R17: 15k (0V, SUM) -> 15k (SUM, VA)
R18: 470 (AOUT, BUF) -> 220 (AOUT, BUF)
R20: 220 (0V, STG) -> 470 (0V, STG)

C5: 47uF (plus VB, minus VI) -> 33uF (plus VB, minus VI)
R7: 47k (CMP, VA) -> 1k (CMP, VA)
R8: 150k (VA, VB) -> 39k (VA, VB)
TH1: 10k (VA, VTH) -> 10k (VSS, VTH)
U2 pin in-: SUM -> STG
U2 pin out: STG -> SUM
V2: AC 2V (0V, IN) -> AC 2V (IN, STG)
___
WHAT YOU SHOULD DO: Print the line with "R7: 47k (CMP, VA) -> 1k (CMP, VA)" and every line after it in the entries above, exactly as written. Leave out all other lines.

SOLVED PROBLEM:
R7: 47k (CMP, VA) -> 1k (CMP, VA)
R8: 150k (VA, VB) -> 39k (VA, VB)
TH1: 10k (VA, VTH) -> 10k (VSS, VTH)
U2 pin in-: SUM -> STG
U2 pin out: STG -> SUM
V2: AC 2V (0V, IN) -> AC 2V (IN, STG)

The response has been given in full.